[WHAT YOU HAVE TO DO]
In the records below, find the line containing "black jar: 6 -> 8" and restate it and all lines after it exactly, through the last line.

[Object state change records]
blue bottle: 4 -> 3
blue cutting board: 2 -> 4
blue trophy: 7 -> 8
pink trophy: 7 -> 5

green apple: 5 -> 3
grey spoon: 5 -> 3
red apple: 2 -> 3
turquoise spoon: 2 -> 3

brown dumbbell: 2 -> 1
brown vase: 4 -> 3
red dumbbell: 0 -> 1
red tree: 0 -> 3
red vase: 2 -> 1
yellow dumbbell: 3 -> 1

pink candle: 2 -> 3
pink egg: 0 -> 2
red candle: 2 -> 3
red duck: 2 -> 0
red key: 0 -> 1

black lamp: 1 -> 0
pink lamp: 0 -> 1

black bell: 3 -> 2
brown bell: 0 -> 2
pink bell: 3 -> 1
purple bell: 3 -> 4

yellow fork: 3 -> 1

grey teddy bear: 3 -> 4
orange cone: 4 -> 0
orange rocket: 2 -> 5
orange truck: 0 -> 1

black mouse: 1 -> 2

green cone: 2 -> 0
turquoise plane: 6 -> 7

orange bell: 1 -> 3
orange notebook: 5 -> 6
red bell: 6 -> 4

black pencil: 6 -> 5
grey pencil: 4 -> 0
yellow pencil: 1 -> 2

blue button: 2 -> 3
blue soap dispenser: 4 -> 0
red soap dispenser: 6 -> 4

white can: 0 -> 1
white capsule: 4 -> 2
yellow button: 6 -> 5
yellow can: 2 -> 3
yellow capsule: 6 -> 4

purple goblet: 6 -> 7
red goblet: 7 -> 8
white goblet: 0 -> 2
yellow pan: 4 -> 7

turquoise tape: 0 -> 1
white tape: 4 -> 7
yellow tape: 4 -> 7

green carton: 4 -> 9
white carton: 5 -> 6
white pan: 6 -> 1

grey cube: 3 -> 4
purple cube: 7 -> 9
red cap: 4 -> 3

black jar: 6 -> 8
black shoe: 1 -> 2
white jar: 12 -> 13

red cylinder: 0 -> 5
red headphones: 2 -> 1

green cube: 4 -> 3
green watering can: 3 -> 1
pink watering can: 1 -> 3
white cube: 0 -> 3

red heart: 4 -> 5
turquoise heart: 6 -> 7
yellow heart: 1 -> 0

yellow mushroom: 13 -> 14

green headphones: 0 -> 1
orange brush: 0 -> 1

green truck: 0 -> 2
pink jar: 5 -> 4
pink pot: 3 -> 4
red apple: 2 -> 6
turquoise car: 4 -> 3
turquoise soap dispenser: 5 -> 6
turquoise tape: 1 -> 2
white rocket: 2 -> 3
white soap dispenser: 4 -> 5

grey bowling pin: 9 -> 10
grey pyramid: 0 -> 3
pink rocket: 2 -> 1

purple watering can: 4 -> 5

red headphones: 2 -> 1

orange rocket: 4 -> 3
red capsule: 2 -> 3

[SOLUTION FOR THIS PROBLEM]
black jar: 6 -> 8
black shoe: 1 -> 2
white jar: 12 -> 13

red cylinder: 0 -> 5
red headphones: 2 -> 1

green cube: 4 -> 3
green watering can: 3 -> 1
pink watering can: 1 -> 3
white cube: 0 -> 3

red heart: 4 -> 5
turquoise heart: 6 -> 7
yellow heart: 1 -> 0

yellow mushroom: 13 -> 14

green headphones: 0 -> 1
orange brush: 0 -> 1

green truck: 0 -> 2
pink jar: 5 -> 4
pink pot: 3 -> 4
red apple: 2 -> 6
turquoise car: 4 -> 3
turquoise soap dispenser: 5 -> 6
turquoise tape: 1 -> 2
white rocket: 2 -> 3
white soap dispenser: 4 -> 5

grey bowling pin: 9 -> 10
grey pyramid: 0 -> 3
pink rocket: 2 -> 1

purple watering can: 4 -> 5

red headphones: 2 -> 1

orange rocket: 4 -> 3
red capsule: 2 -> 3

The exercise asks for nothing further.